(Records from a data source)
^^^^^^^^
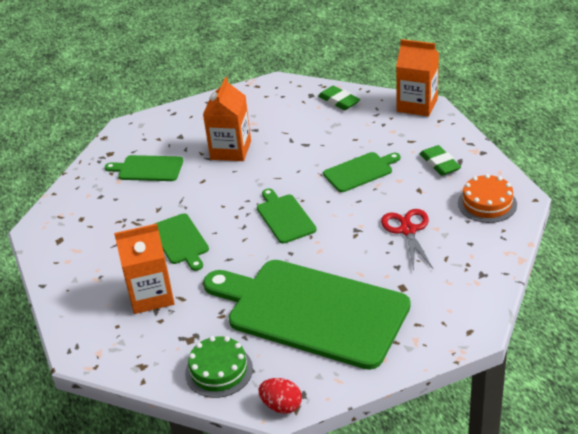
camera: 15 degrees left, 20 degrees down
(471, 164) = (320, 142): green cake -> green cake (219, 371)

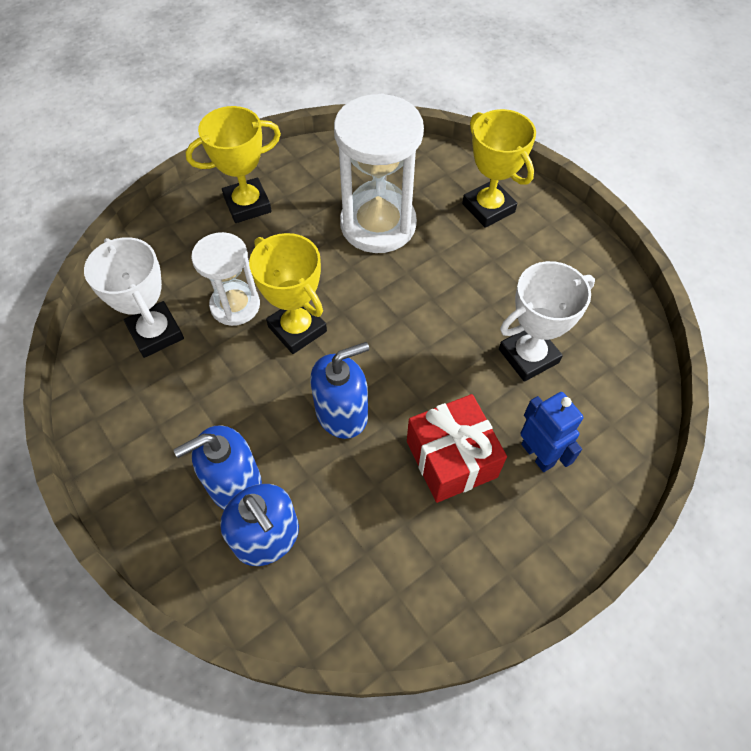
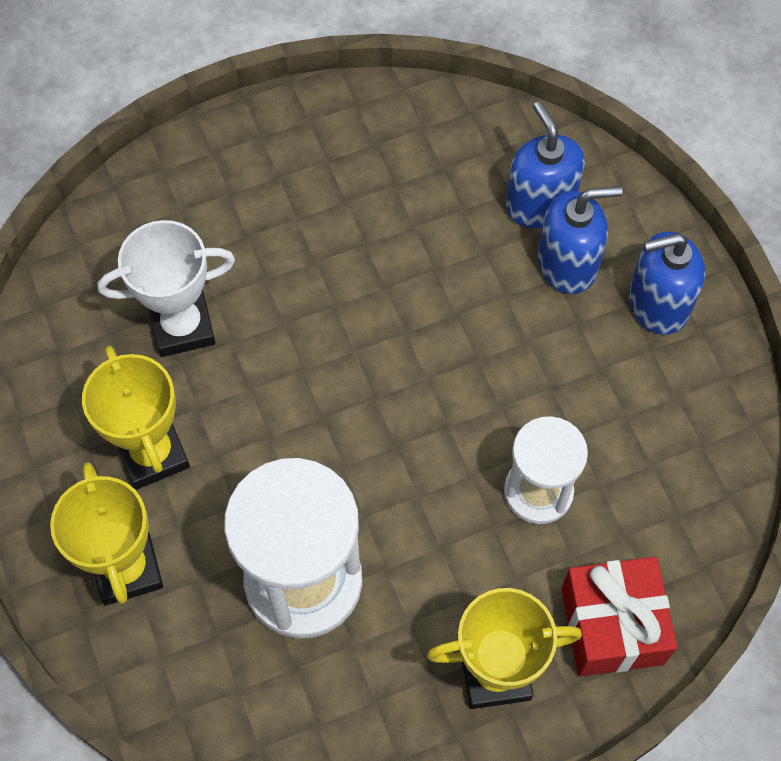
camera: 165 degrees left, 5 degrees up
(156, 333) = (649, 475): white trophy -> none
(297, 329) = (461, 435): yellow trophy -> yellow trophy (153, 454)
(342, 413) = (430, 312): blue soap dispenser -> blue soap dispenser (658, 303)
(451, 459) = (323, 233): red gift -> red gift (612, 626)
(537, 454) = (228, 215): blue robot -> none

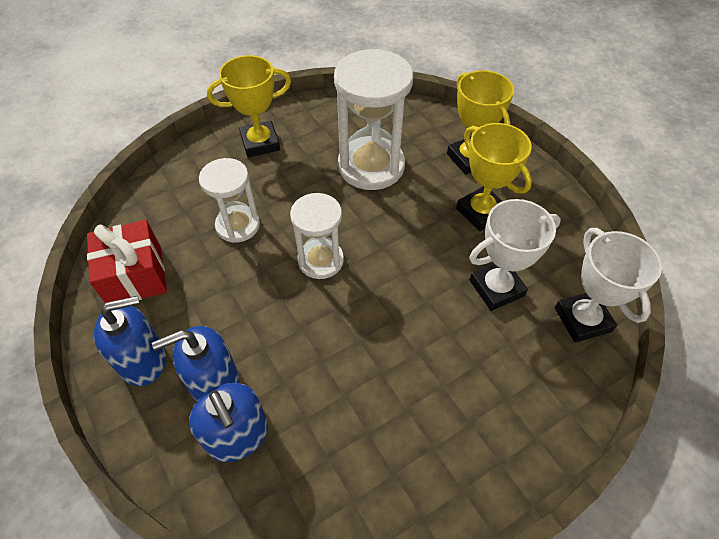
camera: 170 degrees right, 10 degrees down
(91, 267) = (582, 319): none -> white trophy
(417, 409) = (320, 260): none -> white hourglass
(612, 626) = (196, 169): red gift -> red gift (135, 276)

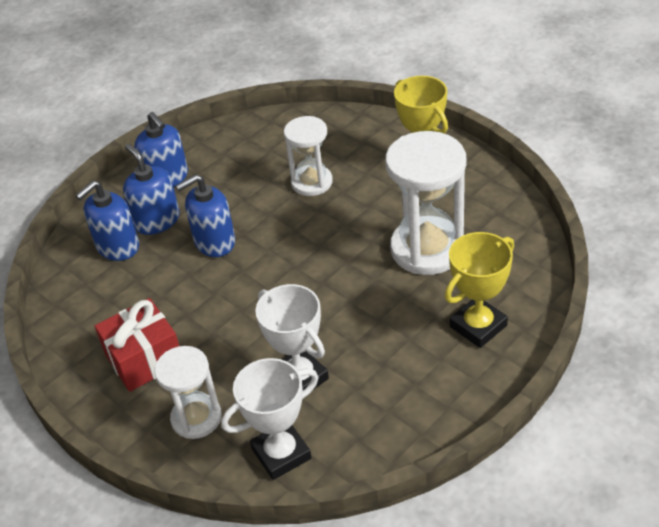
camera: 80 degrees right, 10 degrees down
(135, 276) = (239, 145): red gift -> red gift (144, 359)
(282, 327) = (214, 242): none -> blue soap dispenser
(320, 260) = (291, 245): white hourglass -> white hourglass (196, 418)
(481, 212) = (398, 350): yellow trophy -> none

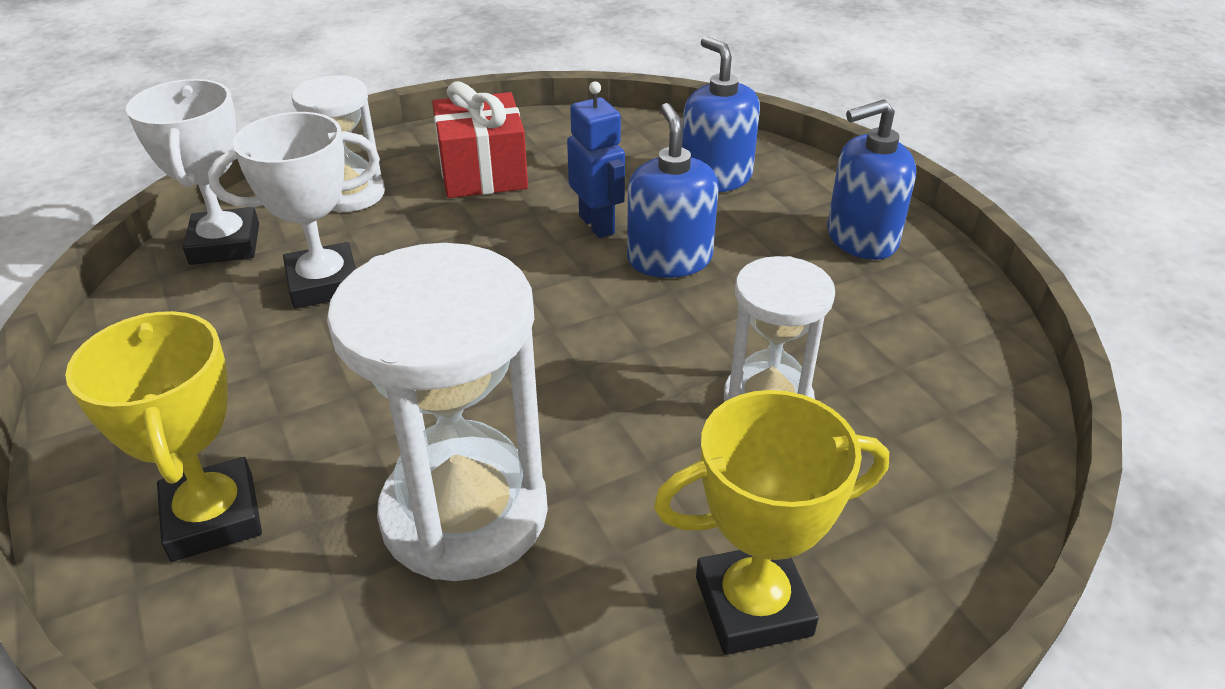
camera: 105 degrees right, 5 degrees down
(157, 221) = (755, 216): blue soap dispenser -> none
(190, 281) = (597, 225): none -> blue robot

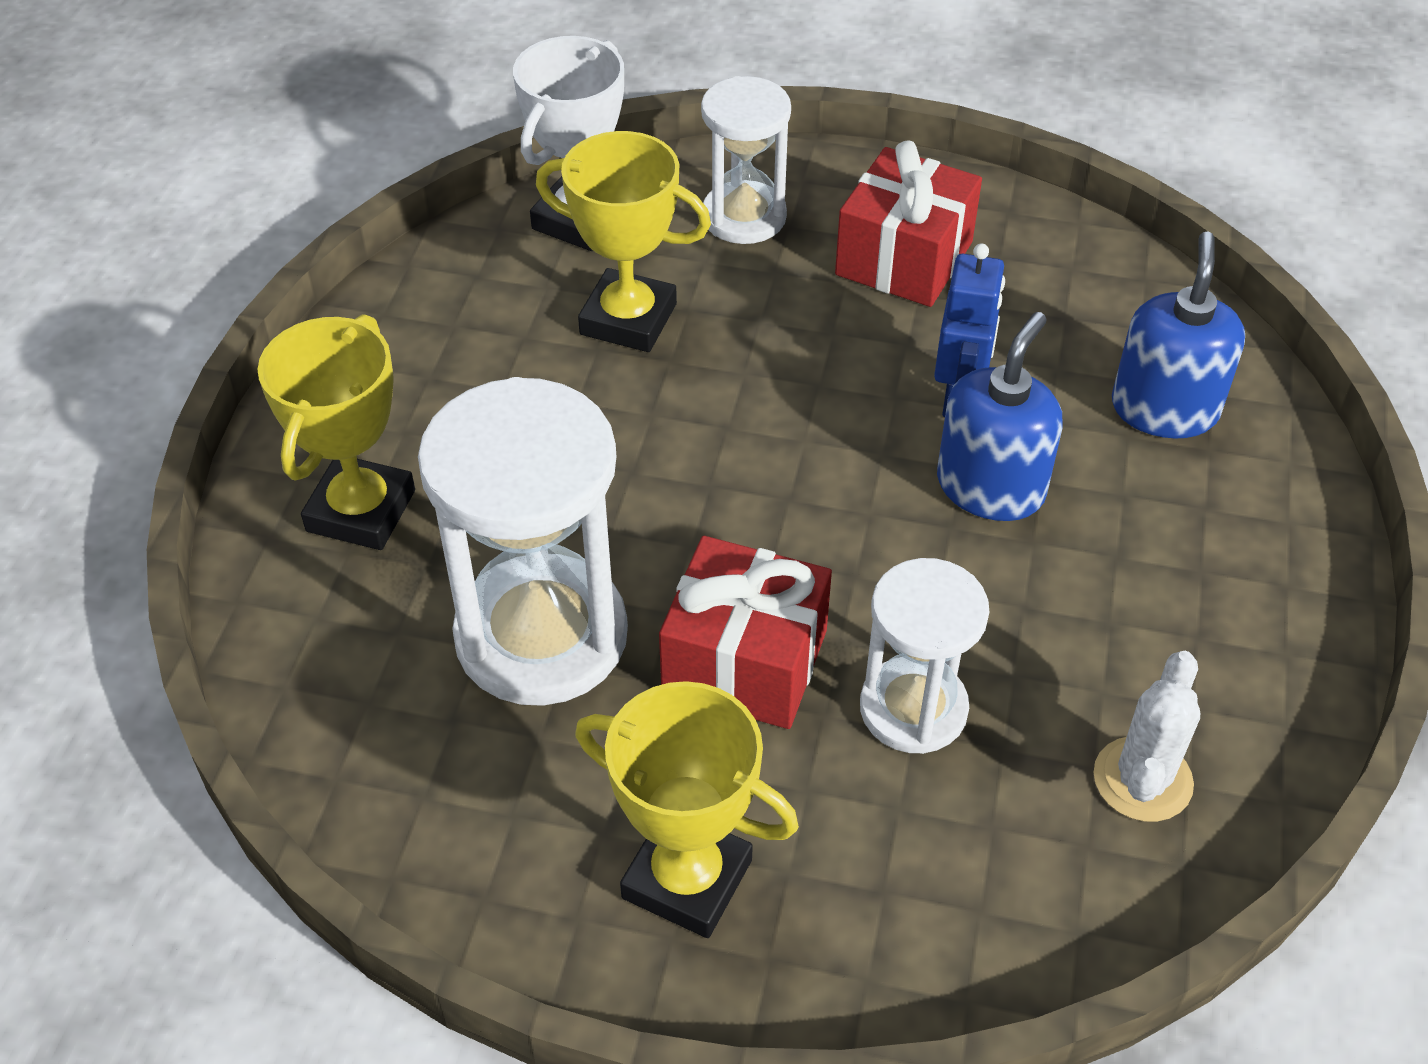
camera: 40 degrees right, 10 degrees up
(324, 283) = (628, 319): white trophy -> yellow trophy
(632, 439) = (745, 662): none -> red gift
(861, 239) = (1246, 591): blue soap dispenser -> none
(932, 359) = (1142, 780): none -> white cactus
^^^^^^^^
Could you output the full set of entries exactly, skipping every picture?

**THE ANSWER:**
camera: 15 degrees left, 20 degrees down
(471, 164) = (320, 142): green cake -> green cake (219, 371)

camera: 165 degrees left, 5 degrees up
(156, 333) = (649, 475): white trophy -> none
(297, 329) = (461, 435): yellow trophy -> yellow trophy (153, 454)
(342, 413) = (430, 312): blue soap dispenser -> blue soap dispenser (658, 303)
(451, 459) = (323, 233): red gift -> red gift (612, 626)
(537, 454) = (228, 215): blue robot -> none

camera: 170 degrees right, 10 degrees down
(91, 267) = (582, 319): none -> white trophy
(417, 409) = (320, 260): none -> white hourglass
(612, 626) = (196, 169): red gift -> red gift (135, 276)

camera: 80 degrees right, 10 degrees down
(135, 276) = (239, 145): red gift -> red gift (144, 359)
(282, 327) = (214, 242): none -> blue soap dispenser
(320, 260) = (291, 245): white hourglass -> white hourglass (196, 418)
(481, 212) = (398, 350): yellow trophy -> none

camera: 105 degrees right, 5 degrees down
(157, 221) = (755, 216): blue soap dispenser -> none
(190, 281) = (597, 225): none -> blue robot

camera: 40 degrees right, 10 degrees up
(324, 283) = (628, 319): white trophy -> yellow trophy
(632, 439) = (745, 662): none -> red gift
(861, 239) = (1246, 591): blue soap dispenser -> none
(932, 359) = (1142, 780): none -> white cactus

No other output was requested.